> [Exercise instructions]:
Everything from the line containing "TFT: ST7789 -> ILI9341" through the last line of the records below should be printed exactly, please, and nothing else.

> [Extracted information]:
- Opening Delimiter -
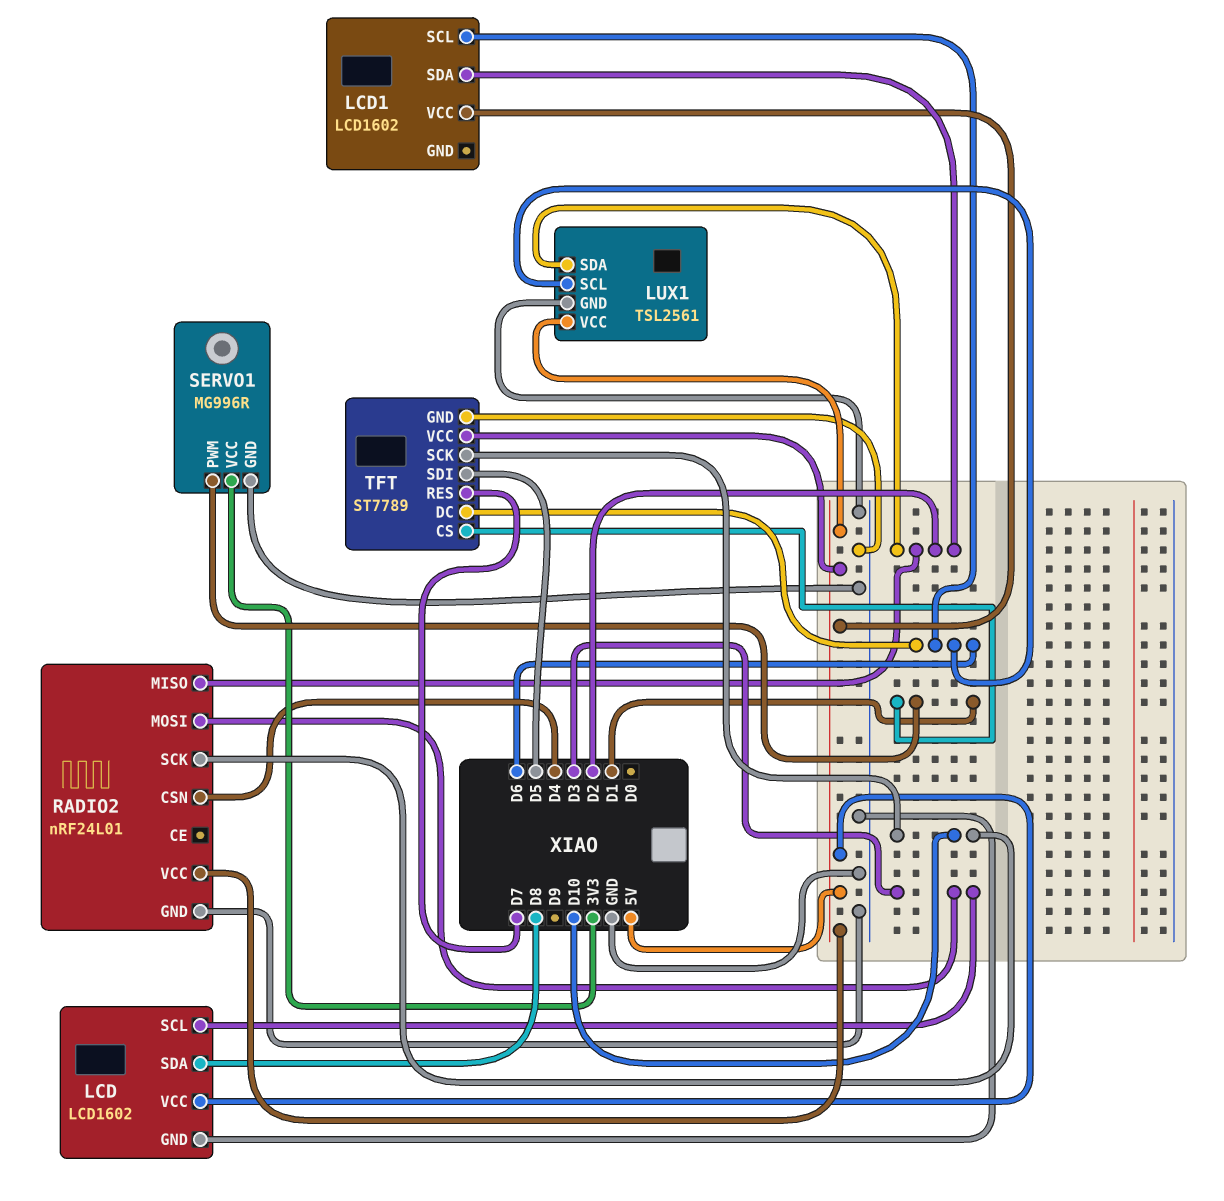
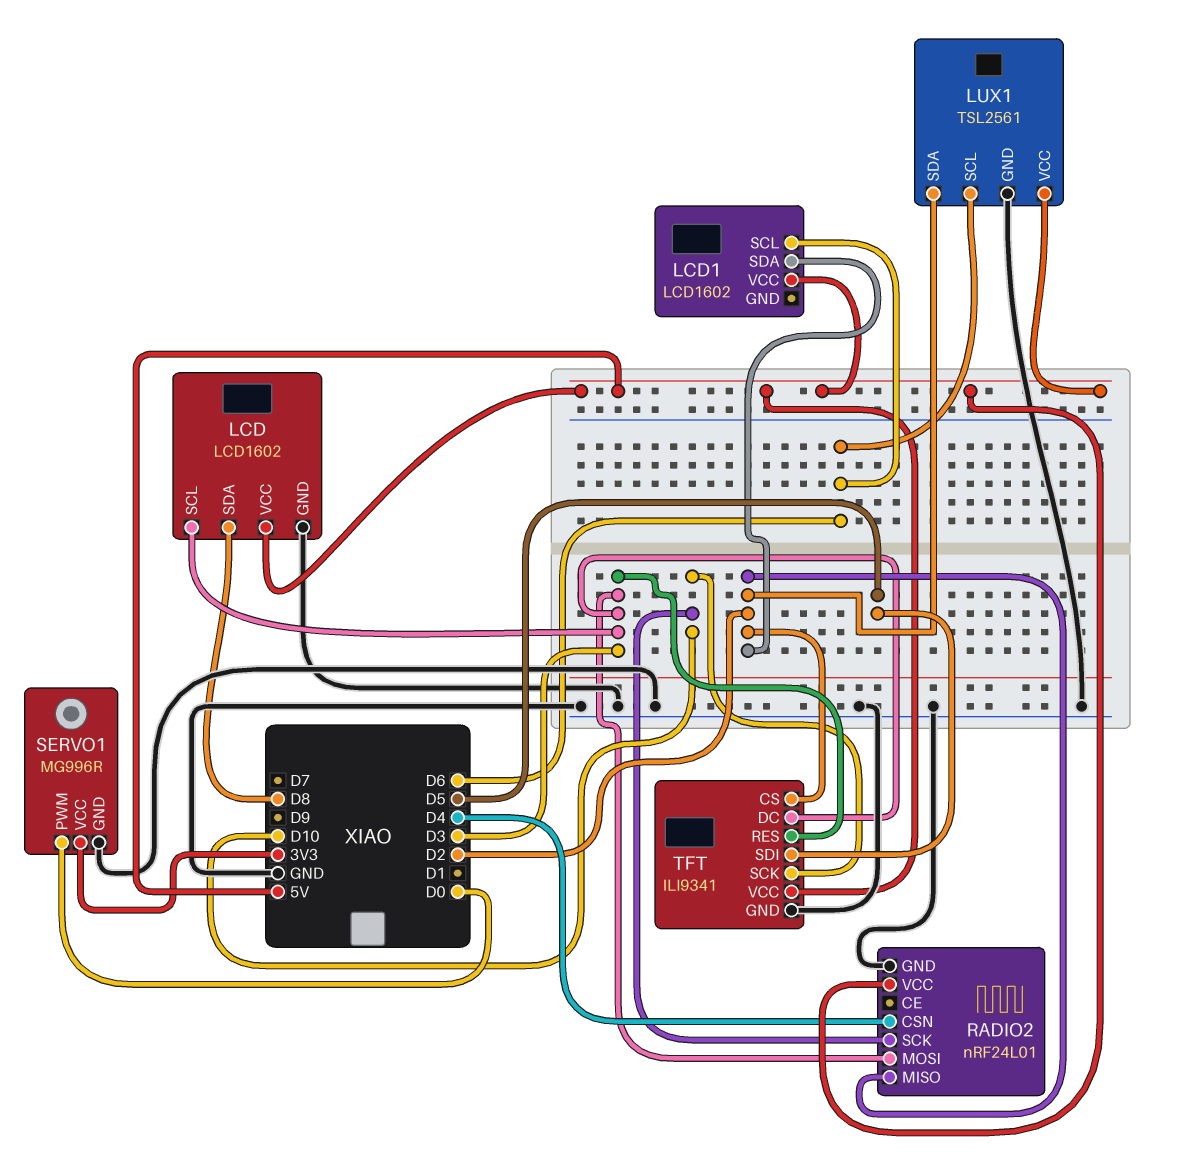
SERVO1 pin PWM: D1 -> D0
TFT: ST7789 -> ILI9341
TFT pin CS: D1 -> D2
TFT pin DC: D6 -> D3
TFT pin RES: D7 -> D3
- Closing Delimiter -
> [Output below]:
TFT: ST7789 -> ILI9341
TFT pin CS: D1 -> D2
TFT pin DC: D6 -> D3
TFT pin RES: D7 -> D3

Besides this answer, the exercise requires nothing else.